Exercise directions -
Below are some entries. Copy each line in them that holds "wallet".

BEGIN Dataset extract

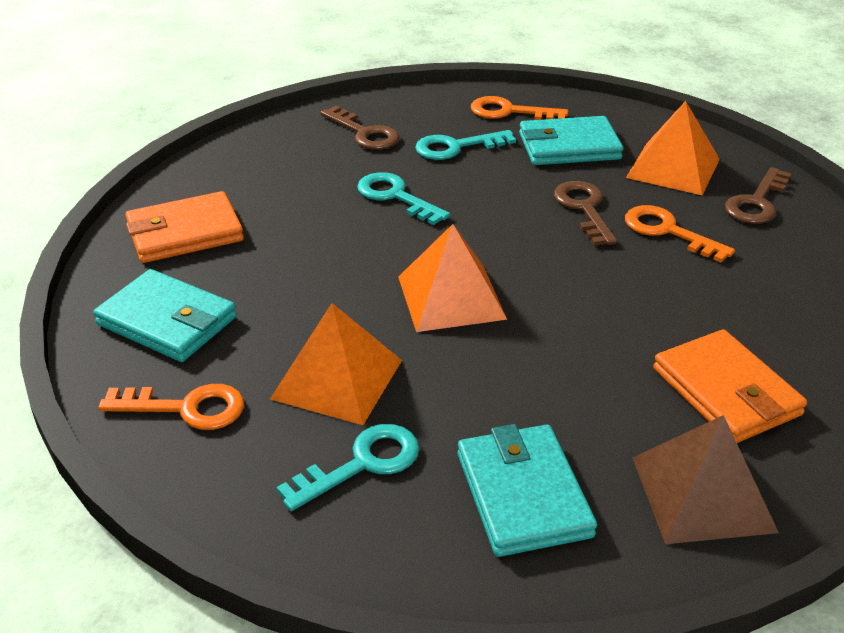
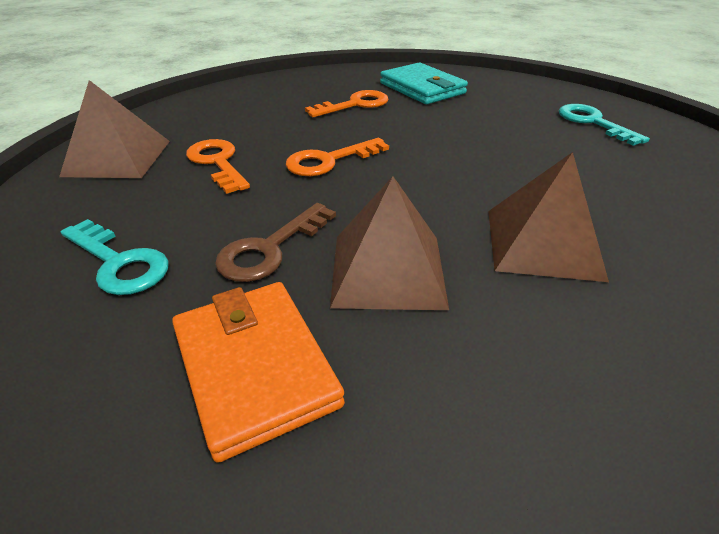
brown key: 3 -> 1
brown pyramid: 1 -> 3
orange pyramid: 3 -> 0
orange wallet: 2 -> 1
turquoise key: 3 -> 2
turquoise wallet: 3 -> 1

END Dataset extract

Solution for this problem -
orange wallet: 2 -> 1
turquoise wallet: 3 -> 1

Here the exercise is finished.